YOUR OBJECTIVE: In the records below, find each line that holds "none" and return it.

SUPPLIED RECORDS:
◆ ◆ ◆ ◆ ◆ ◆ ◆

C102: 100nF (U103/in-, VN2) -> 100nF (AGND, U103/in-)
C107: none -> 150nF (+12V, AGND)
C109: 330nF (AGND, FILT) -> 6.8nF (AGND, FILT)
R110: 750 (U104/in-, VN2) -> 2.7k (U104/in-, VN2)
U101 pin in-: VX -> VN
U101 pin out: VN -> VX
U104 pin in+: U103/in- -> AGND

◆ ◆ ◆ ◆ ◆ ◆ ◆

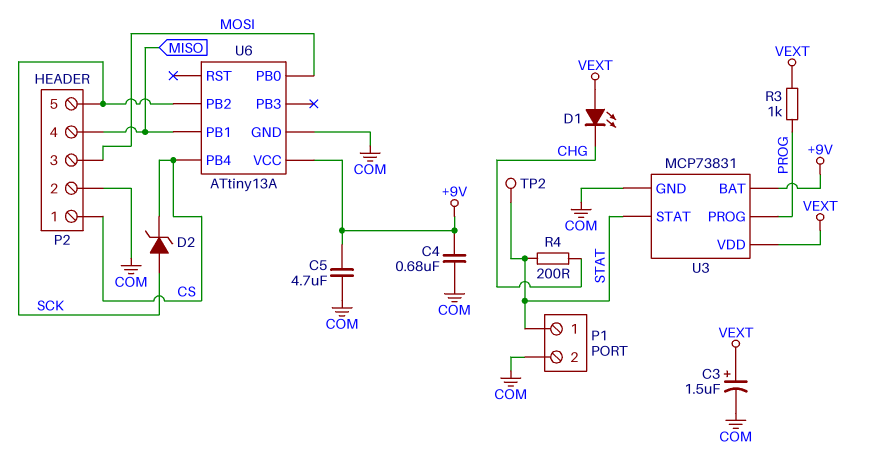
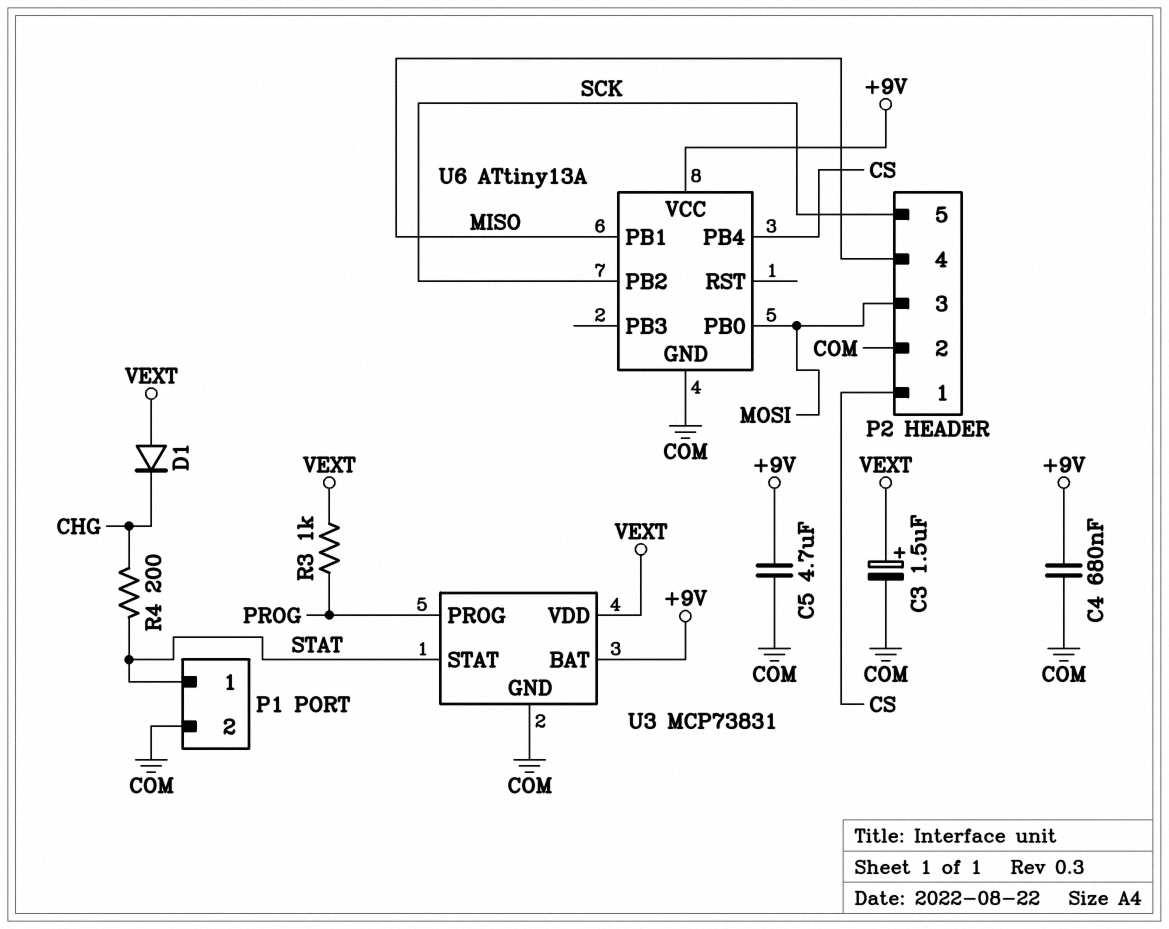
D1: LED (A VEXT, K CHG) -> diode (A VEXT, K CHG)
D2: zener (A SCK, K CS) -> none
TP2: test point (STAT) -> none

◆ ◆ ◆ ◆ ◆ ◆ ◆

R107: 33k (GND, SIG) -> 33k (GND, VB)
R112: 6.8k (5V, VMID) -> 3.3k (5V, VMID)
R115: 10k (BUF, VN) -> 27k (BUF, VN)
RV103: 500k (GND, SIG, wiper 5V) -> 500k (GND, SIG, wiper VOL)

◆ ◆ ◆ ◆ ◆ ◆ ◆

EXPECTED ANSWER:
C107: none -> 150nF (+12V, AGND)
D2: zener (A SCK, K CS) -> none
TP2: test point (STAT) -> none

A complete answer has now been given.